'''

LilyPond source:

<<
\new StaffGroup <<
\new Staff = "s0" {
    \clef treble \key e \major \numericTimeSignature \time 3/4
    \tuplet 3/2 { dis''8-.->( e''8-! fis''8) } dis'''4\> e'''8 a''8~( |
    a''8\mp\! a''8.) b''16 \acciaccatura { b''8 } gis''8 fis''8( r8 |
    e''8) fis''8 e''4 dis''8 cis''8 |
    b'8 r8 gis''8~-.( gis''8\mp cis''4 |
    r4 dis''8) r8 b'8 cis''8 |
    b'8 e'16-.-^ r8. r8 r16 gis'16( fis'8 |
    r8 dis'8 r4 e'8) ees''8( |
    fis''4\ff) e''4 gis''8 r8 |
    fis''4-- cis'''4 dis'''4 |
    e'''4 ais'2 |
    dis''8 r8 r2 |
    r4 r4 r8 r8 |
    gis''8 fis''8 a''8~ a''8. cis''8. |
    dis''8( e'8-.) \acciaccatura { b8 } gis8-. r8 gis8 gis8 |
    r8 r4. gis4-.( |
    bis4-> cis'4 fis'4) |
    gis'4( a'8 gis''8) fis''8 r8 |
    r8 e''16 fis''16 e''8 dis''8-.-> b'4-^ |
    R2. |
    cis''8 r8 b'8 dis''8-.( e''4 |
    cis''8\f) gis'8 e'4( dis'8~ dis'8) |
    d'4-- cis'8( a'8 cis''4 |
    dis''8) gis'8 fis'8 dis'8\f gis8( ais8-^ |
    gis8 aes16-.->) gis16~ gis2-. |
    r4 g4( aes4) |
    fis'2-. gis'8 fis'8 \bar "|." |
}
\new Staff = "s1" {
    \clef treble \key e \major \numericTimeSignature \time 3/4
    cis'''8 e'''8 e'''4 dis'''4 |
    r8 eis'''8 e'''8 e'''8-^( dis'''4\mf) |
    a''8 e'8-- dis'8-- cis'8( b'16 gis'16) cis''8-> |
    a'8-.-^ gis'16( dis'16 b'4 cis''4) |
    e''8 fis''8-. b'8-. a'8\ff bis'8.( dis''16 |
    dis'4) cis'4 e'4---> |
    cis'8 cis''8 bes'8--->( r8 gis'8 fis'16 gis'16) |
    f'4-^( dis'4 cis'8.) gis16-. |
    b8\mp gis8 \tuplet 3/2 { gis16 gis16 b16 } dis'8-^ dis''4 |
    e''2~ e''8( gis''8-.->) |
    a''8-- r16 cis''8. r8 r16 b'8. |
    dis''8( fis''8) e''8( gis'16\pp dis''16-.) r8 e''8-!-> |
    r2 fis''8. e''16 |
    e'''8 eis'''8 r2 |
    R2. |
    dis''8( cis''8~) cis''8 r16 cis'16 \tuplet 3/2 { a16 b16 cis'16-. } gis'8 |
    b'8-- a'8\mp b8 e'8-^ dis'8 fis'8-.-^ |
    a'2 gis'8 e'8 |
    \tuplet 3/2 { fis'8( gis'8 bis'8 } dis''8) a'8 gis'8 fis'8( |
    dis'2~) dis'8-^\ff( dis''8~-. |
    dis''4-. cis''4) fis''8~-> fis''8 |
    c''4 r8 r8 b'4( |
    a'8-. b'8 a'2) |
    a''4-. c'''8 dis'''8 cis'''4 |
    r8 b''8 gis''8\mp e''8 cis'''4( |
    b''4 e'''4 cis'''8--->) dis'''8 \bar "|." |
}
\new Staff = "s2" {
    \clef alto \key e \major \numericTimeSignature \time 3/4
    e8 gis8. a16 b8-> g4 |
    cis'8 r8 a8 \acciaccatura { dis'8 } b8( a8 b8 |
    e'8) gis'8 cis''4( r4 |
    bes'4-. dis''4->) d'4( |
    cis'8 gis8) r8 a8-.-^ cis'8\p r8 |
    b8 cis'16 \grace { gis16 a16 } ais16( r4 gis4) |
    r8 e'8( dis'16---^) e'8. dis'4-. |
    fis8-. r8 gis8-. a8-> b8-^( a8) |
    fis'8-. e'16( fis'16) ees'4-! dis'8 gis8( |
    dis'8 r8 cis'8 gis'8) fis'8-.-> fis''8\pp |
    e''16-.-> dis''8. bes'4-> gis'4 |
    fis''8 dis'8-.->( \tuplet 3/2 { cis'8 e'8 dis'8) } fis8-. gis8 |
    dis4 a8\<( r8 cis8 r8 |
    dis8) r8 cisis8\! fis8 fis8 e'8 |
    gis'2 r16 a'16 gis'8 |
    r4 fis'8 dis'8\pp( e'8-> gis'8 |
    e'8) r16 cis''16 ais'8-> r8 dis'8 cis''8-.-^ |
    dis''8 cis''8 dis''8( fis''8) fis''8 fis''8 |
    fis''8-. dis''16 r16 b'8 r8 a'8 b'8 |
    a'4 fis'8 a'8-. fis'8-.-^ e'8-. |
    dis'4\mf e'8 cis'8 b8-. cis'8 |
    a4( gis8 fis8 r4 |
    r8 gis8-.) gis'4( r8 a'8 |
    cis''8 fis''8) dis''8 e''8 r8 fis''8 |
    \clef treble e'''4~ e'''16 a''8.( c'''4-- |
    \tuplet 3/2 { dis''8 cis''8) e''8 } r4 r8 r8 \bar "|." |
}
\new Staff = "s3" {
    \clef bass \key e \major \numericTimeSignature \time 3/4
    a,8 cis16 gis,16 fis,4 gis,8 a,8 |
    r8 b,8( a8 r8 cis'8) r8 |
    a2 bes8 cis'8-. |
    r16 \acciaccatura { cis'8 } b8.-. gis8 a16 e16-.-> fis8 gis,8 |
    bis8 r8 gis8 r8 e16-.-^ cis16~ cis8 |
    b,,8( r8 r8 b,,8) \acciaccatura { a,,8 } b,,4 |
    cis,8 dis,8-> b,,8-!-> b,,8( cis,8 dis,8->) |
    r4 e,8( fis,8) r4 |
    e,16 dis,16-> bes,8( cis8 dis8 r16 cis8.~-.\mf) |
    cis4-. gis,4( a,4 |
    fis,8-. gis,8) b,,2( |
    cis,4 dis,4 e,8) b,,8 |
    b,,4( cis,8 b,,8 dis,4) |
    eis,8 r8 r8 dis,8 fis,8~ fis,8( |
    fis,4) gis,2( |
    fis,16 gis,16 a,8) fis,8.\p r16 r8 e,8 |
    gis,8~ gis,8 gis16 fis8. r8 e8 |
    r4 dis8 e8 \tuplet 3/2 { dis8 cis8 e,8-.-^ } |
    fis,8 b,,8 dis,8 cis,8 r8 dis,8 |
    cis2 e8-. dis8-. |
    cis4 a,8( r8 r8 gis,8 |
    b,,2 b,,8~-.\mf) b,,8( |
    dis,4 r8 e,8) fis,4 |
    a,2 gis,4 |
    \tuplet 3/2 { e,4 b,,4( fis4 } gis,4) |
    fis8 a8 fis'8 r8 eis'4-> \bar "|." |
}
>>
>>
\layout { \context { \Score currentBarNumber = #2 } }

'''

=== Task requirements ===
Pull out every line of the data that contains the string "time".

=== Solved exercise ===
    \clef treble \key e \major \numericTimeSignature \time 3/4
    \clef treble \key e \major \numericTimeSignature \time 3/4
    \clef alto \key e \major \numericTimeSignature \time 3/4
    \clef bass \key e \major \numericTimeSignature \time 3/4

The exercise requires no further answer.